Problem to work on:
All lines containing the string "strawberry" must be copied from the entries.

── Information ──

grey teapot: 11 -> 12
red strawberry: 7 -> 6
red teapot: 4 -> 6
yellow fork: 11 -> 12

───
── Information ──

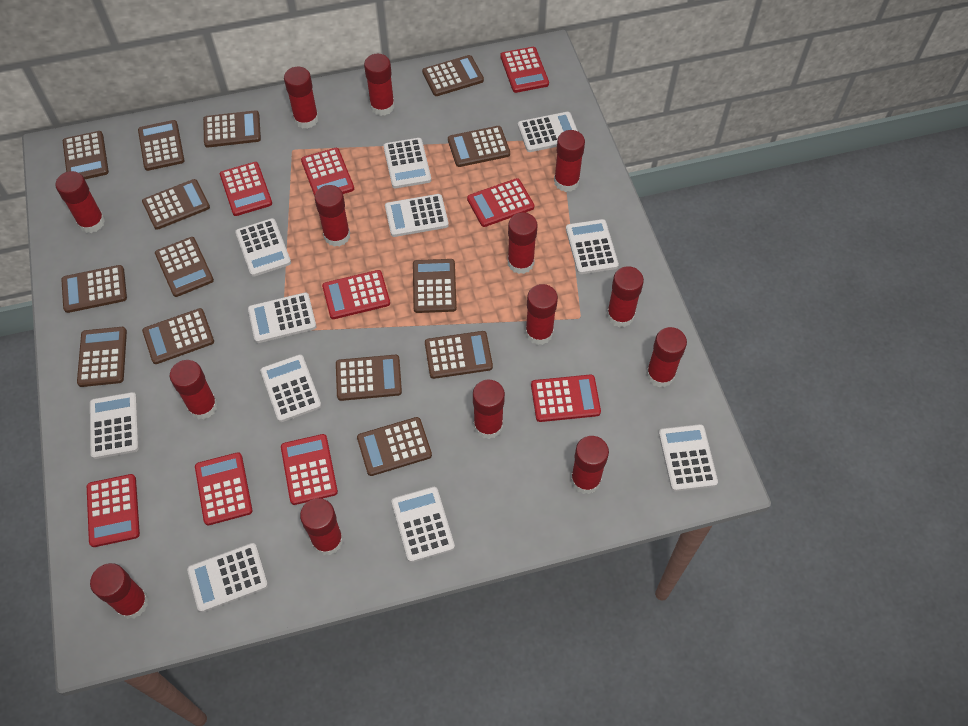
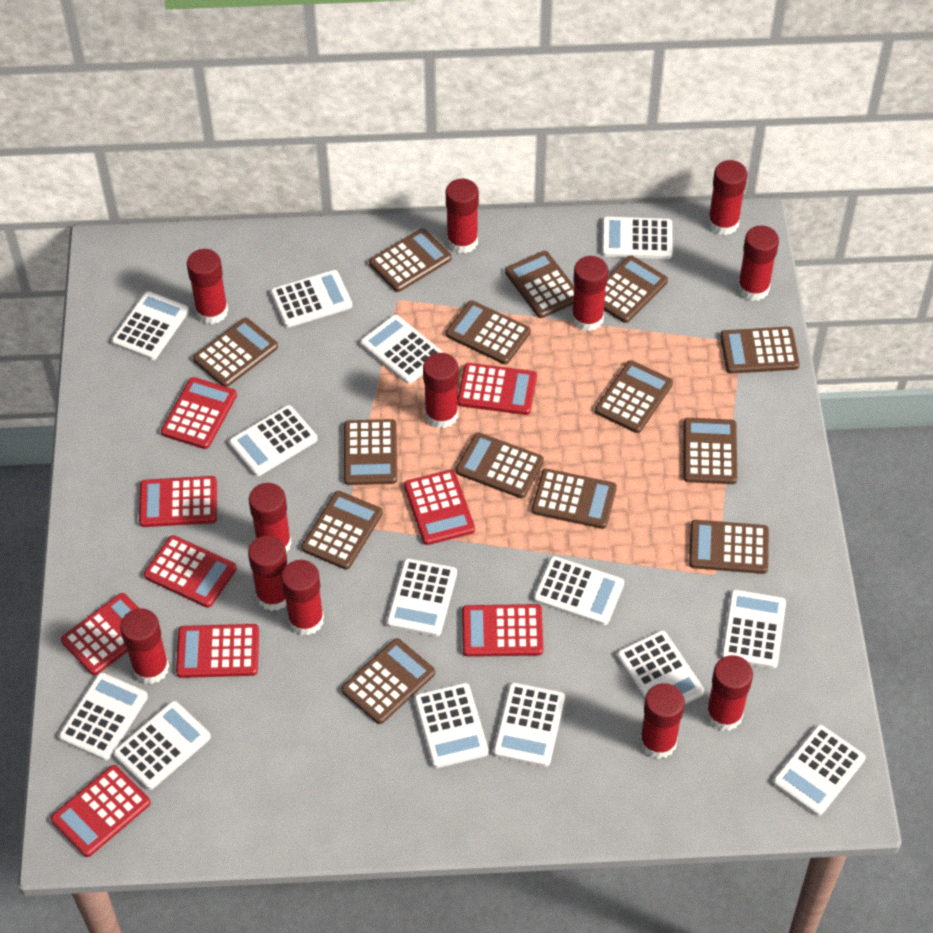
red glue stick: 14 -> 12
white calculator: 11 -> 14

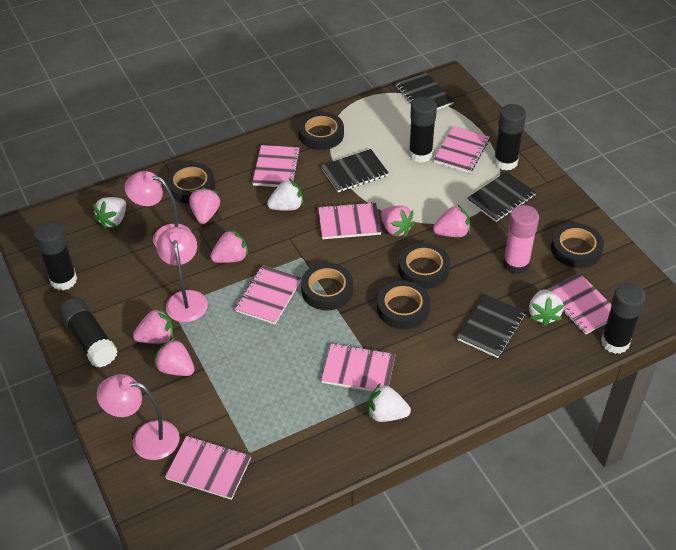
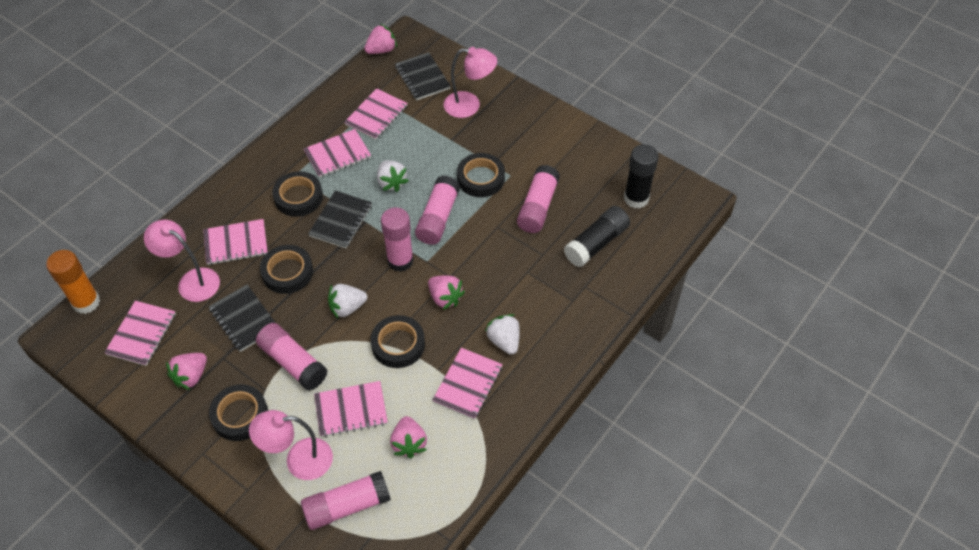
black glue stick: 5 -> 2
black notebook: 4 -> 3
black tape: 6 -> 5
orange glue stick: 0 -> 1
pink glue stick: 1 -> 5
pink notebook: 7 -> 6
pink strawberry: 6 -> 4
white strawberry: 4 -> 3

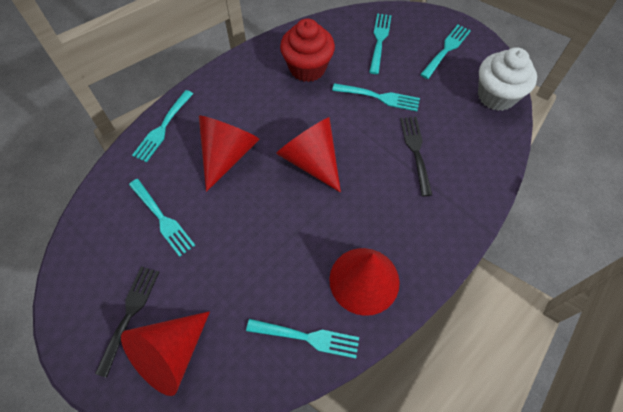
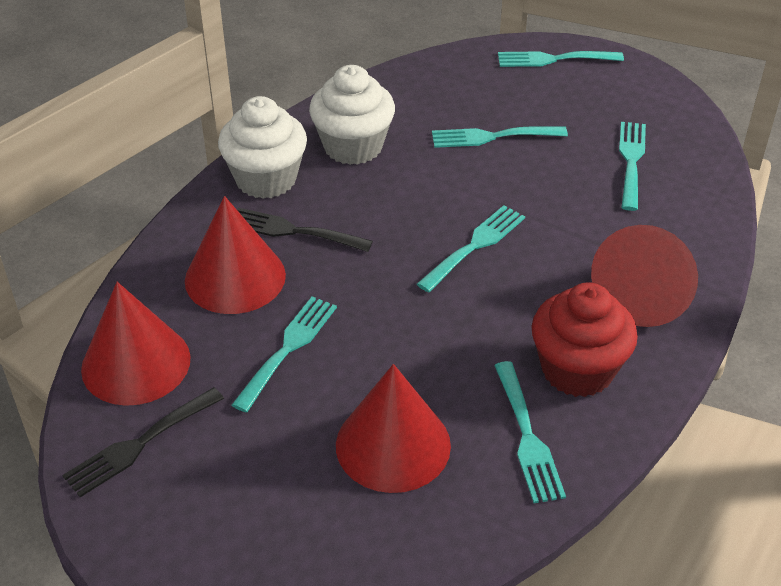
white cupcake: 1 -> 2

───

Output of the task:
red strawberry: 7 -> 6
pink strawberry: 6 -> 4
white strawberry: 4 -> 3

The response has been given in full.